Assigned task =
Every record below should be copied exactly, with the pictures left out.

[Image change detection data]

————

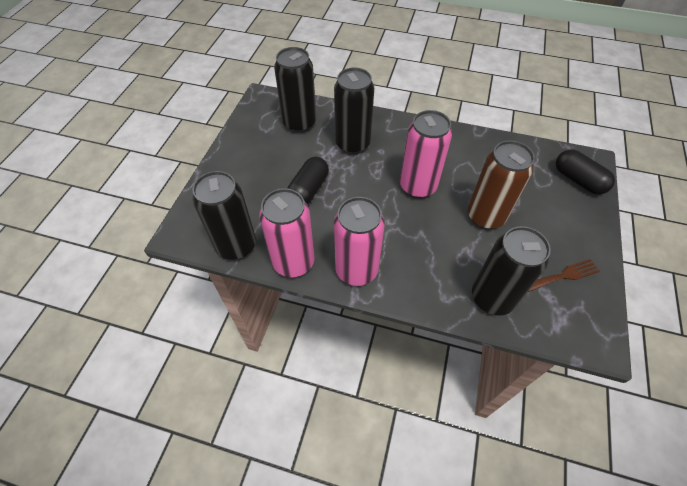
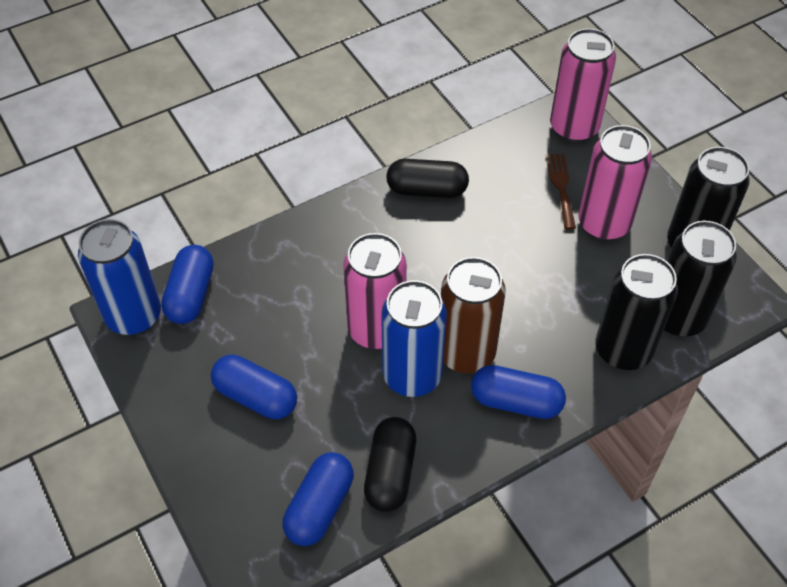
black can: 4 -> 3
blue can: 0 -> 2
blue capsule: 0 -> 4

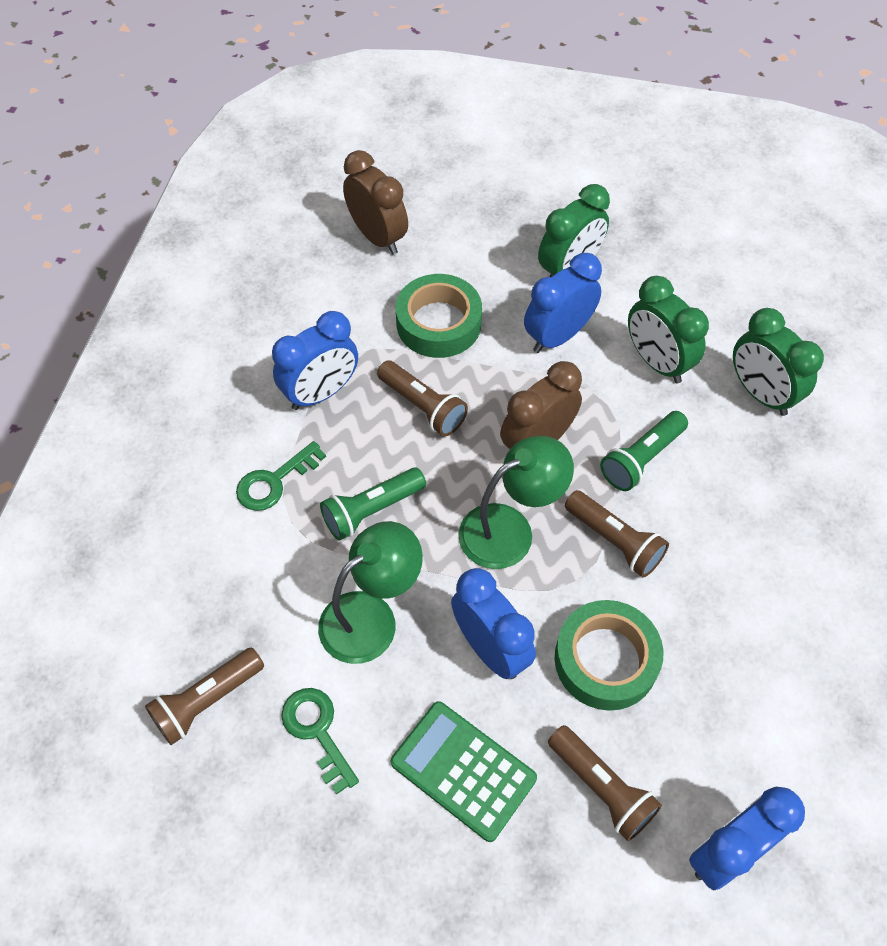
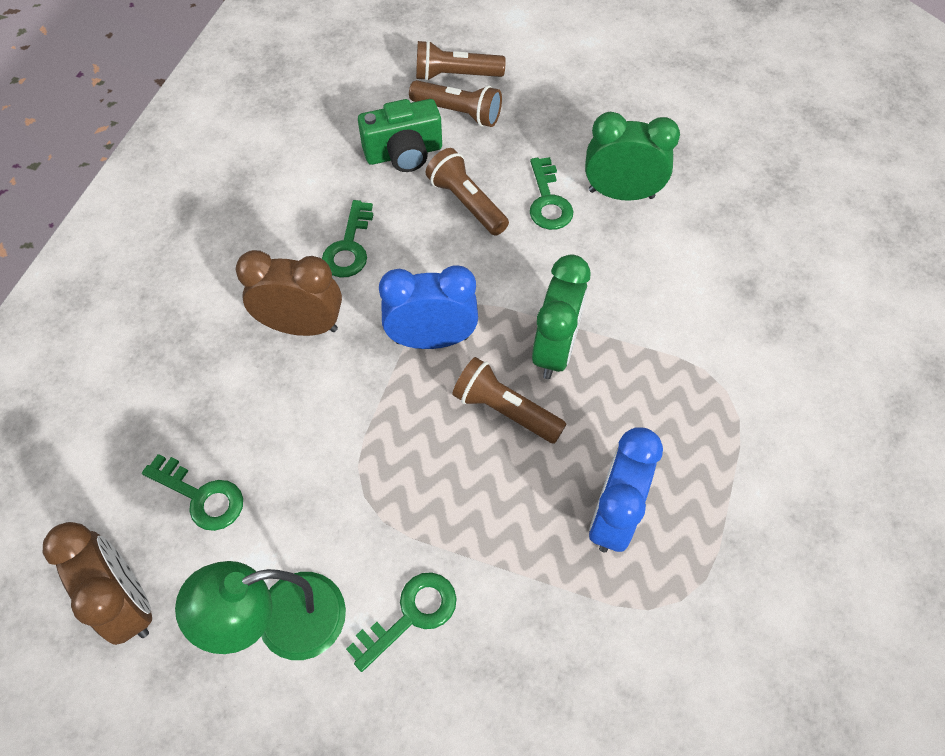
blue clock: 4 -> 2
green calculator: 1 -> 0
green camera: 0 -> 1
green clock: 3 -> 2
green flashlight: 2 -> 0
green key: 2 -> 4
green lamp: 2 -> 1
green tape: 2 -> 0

————

Answer section =
black can: 4 -> 3
blue can: 0 -> 2
blue capsule: 0 -> 4

blue clock: 4 -> 2
green calculator: 1 -> 0
green camera: 0 -> 1
green clock: 3 -> 2
green flashlight: 2 -> 0
green key: 2 -> 4
green lamp: 2 -> 1
green tape: 2 -> 0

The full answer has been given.